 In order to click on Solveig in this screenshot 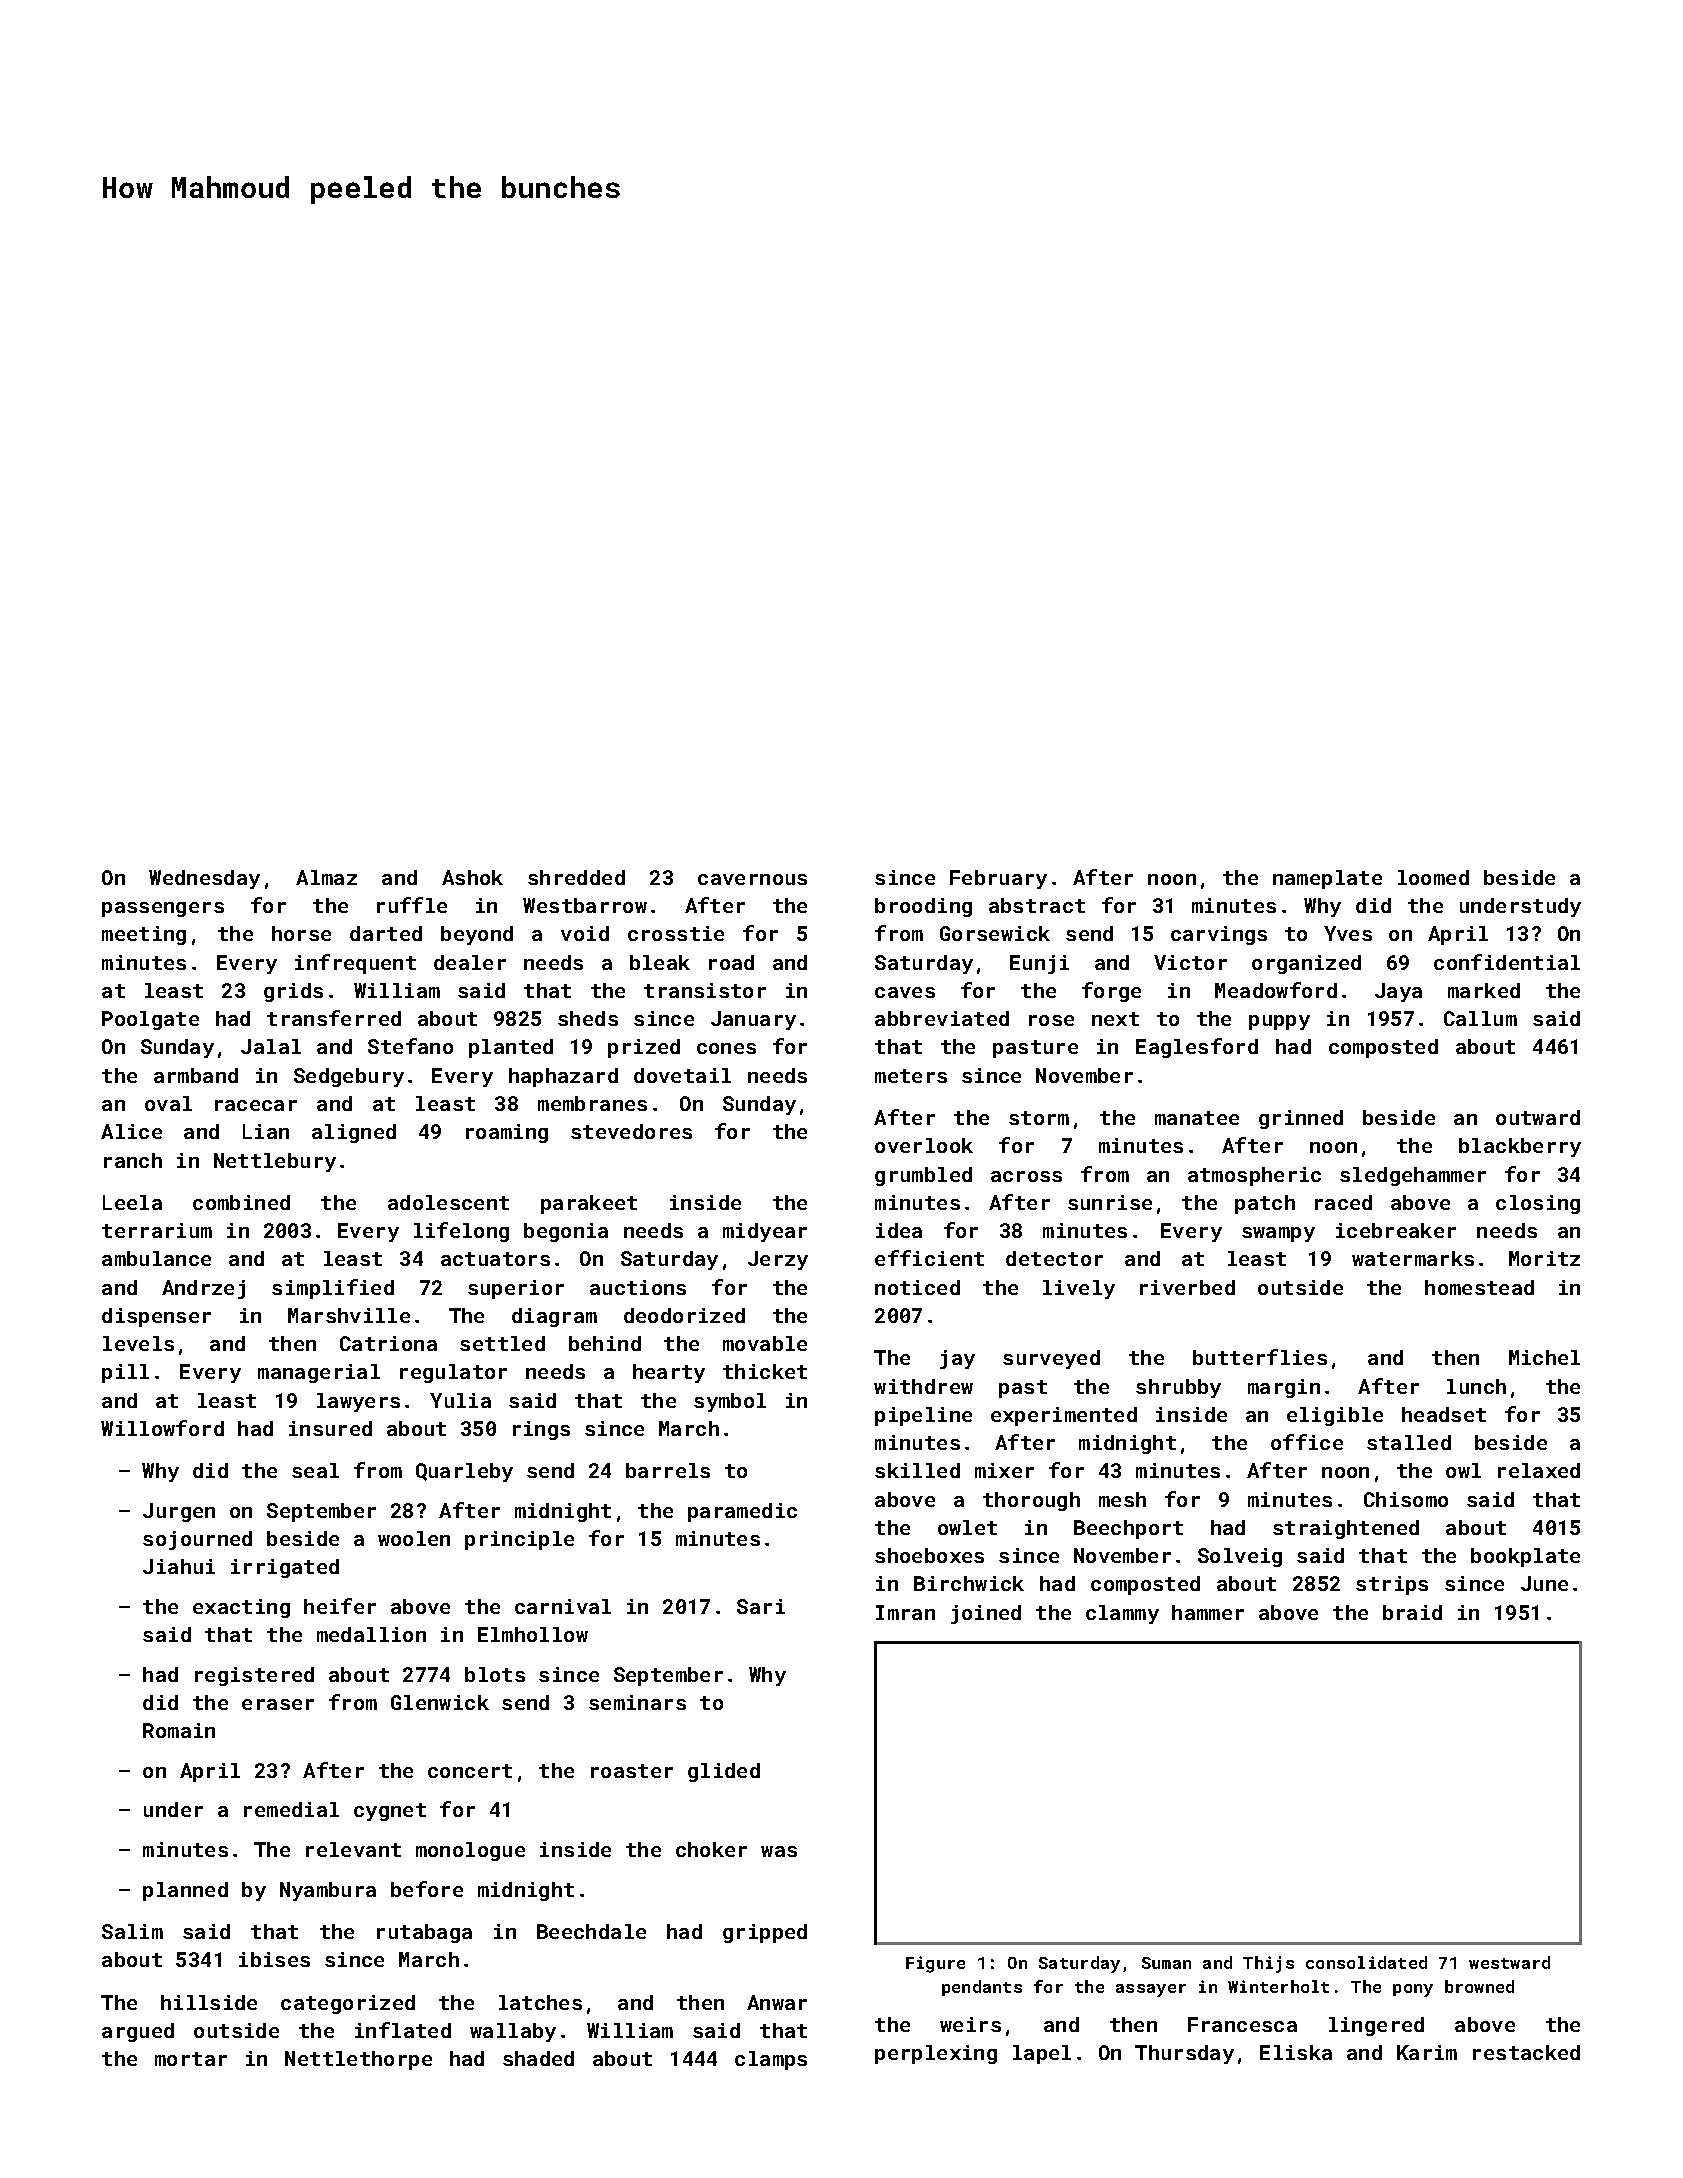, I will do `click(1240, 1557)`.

* * *

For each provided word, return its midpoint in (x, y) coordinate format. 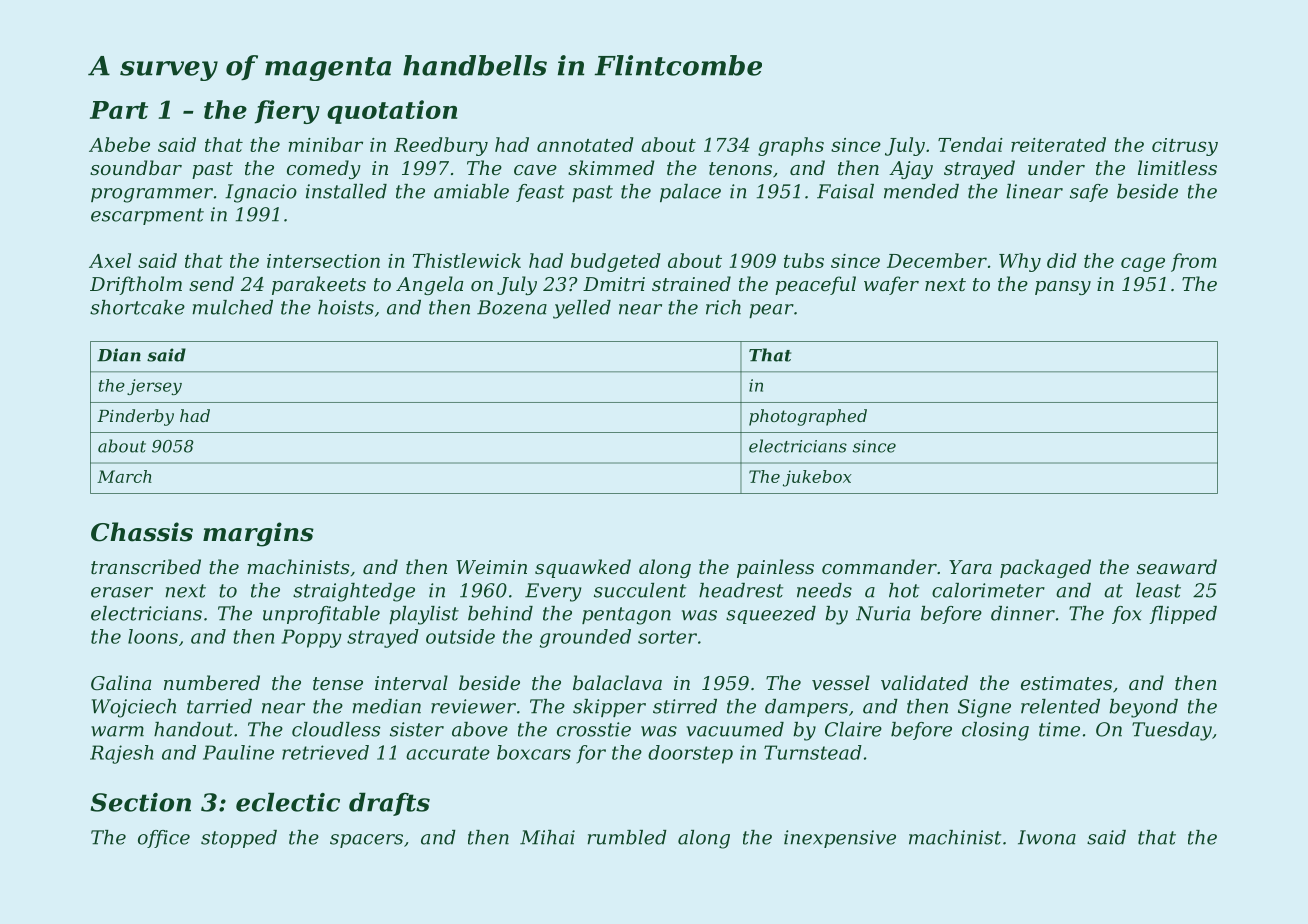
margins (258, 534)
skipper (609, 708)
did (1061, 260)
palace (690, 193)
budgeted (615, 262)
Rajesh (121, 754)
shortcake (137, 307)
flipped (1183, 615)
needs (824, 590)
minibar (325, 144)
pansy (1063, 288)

==

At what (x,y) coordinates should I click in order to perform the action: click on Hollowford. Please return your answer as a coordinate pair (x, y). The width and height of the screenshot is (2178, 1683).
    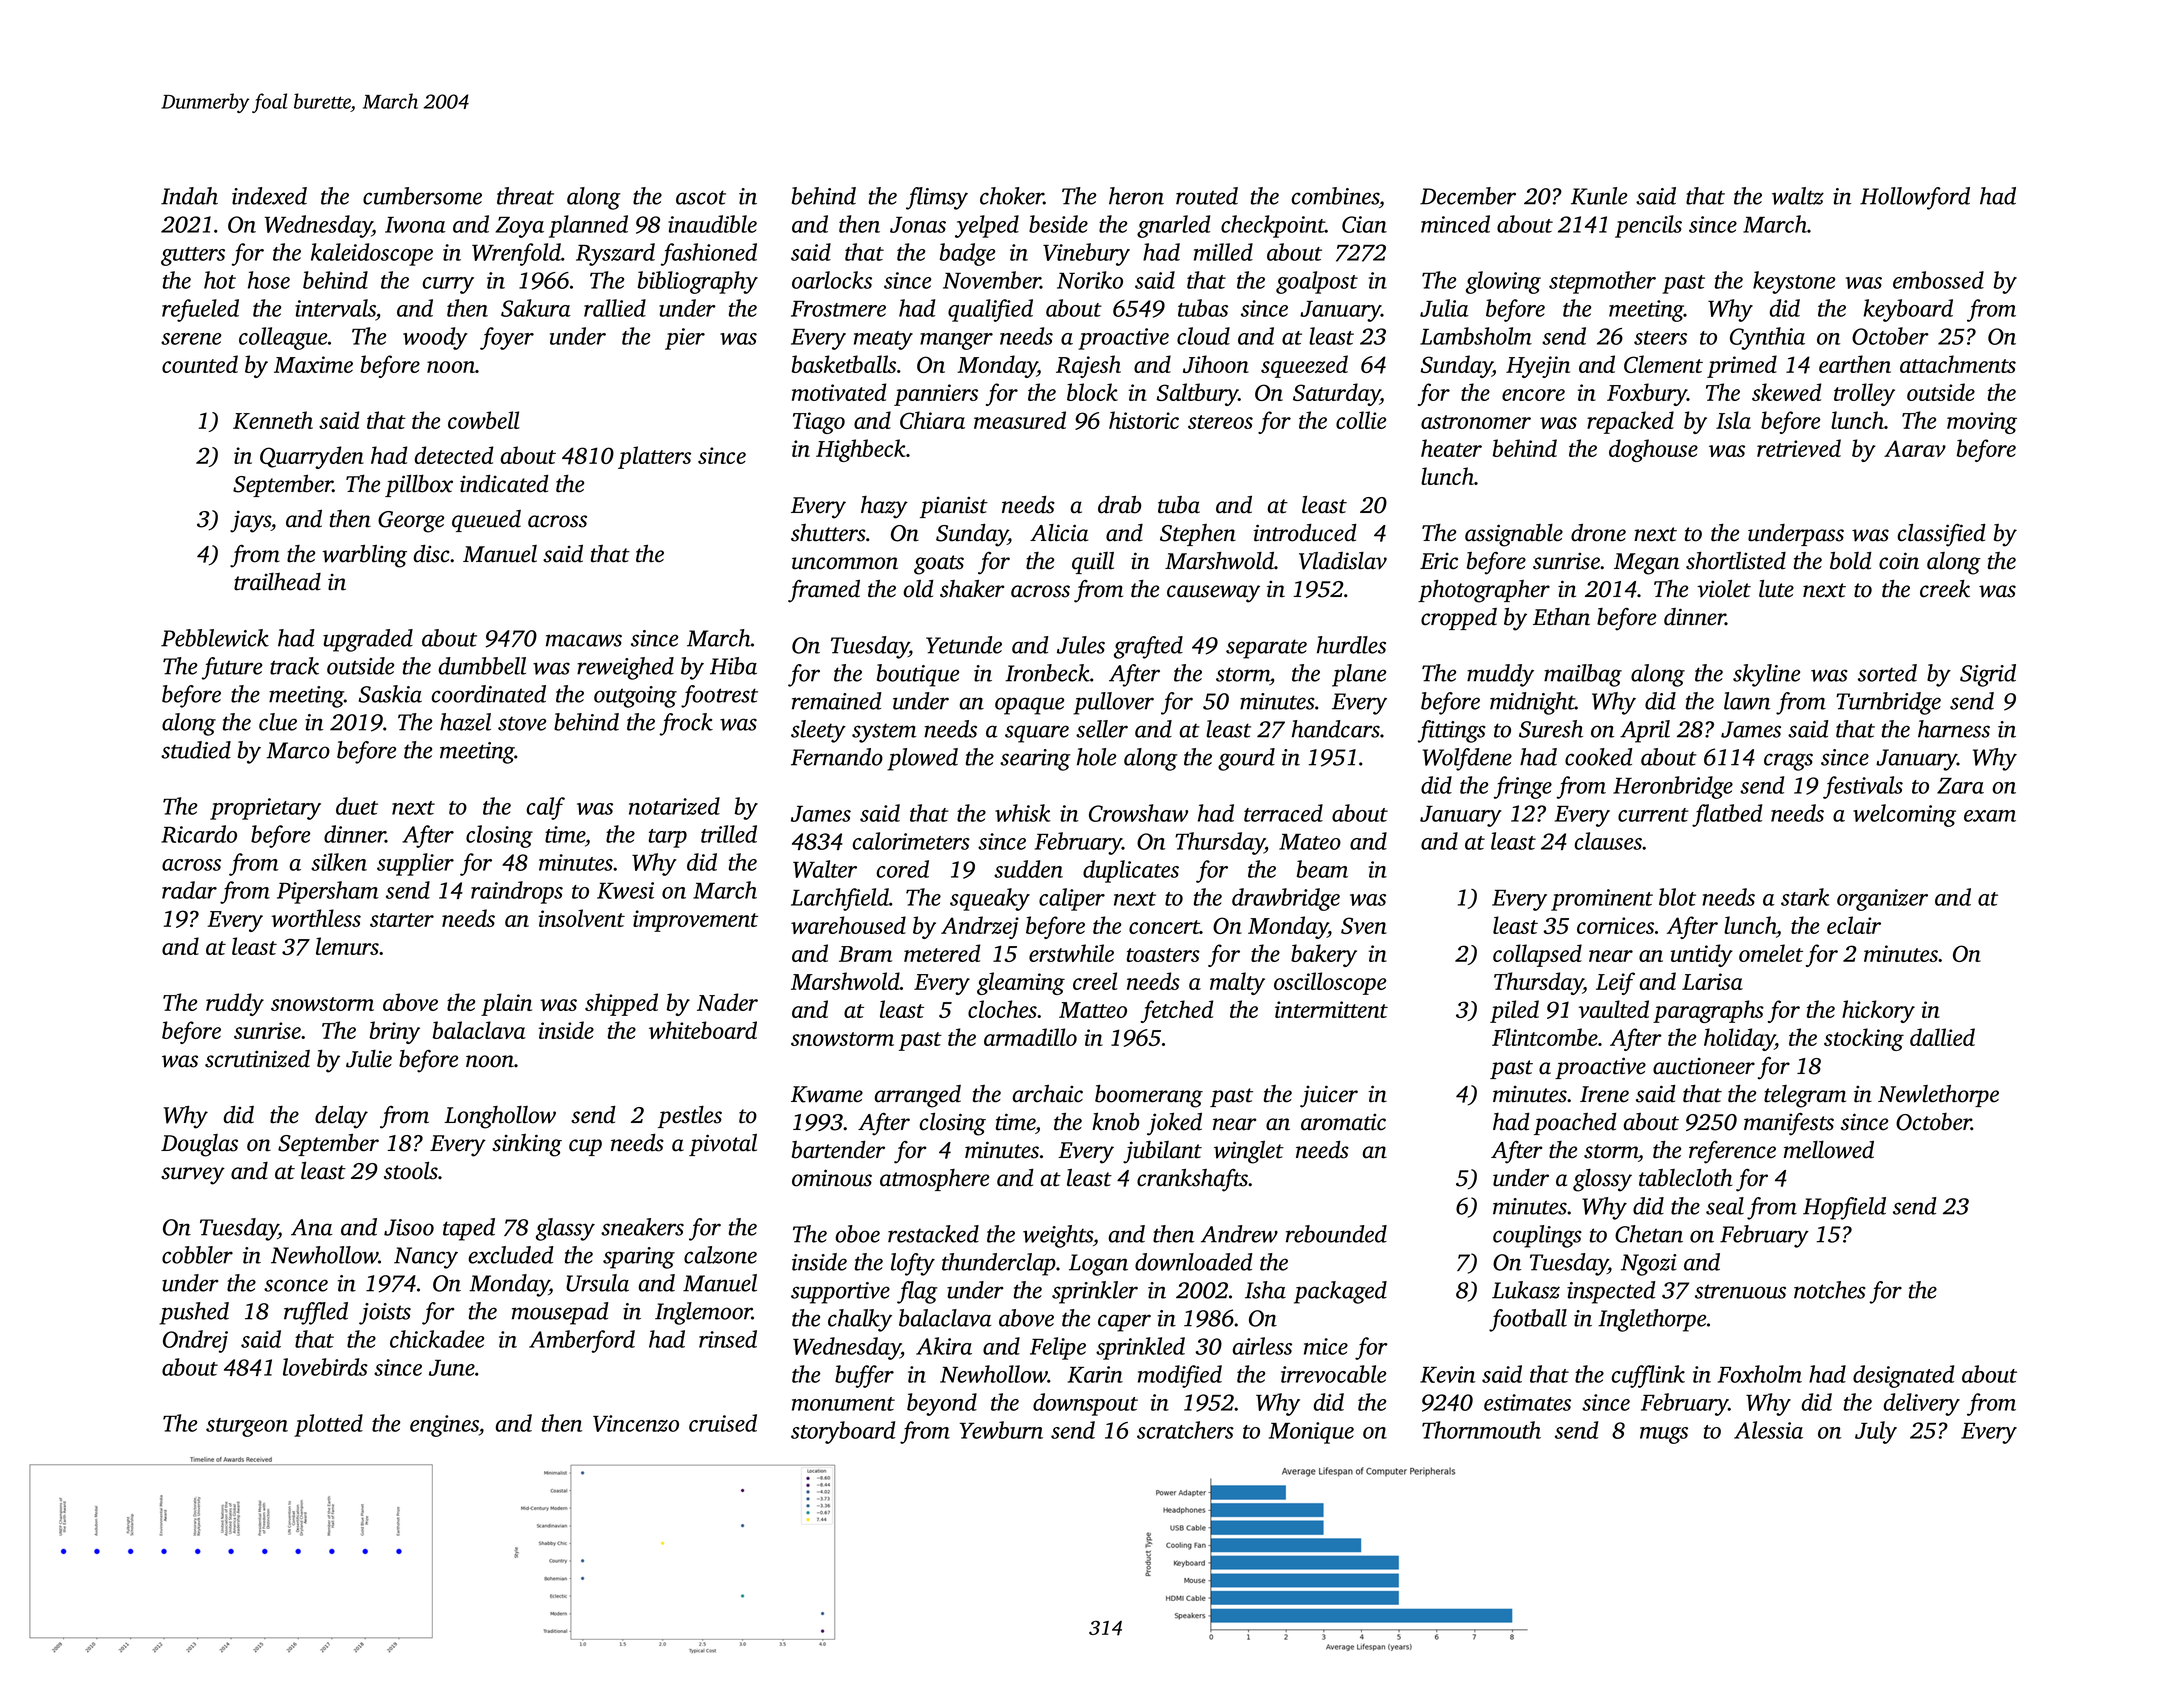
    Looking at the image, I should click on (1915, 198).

What is expected
Edit the records between the lines holding "palace (690, 193)" and "pansy (1063, 288)", inclusive, changing "shortcake" to "cheesecake" and keeping everything else the same. Give back only those lines.

Written solution
palace (690, 193)
budgeted (615, 262)
Rajesh (121, 754)
cheesecake (137, 307)
flipped (1183, 615)
needs (824, 590)
minibar (325, 144)
pansy (1063, 288)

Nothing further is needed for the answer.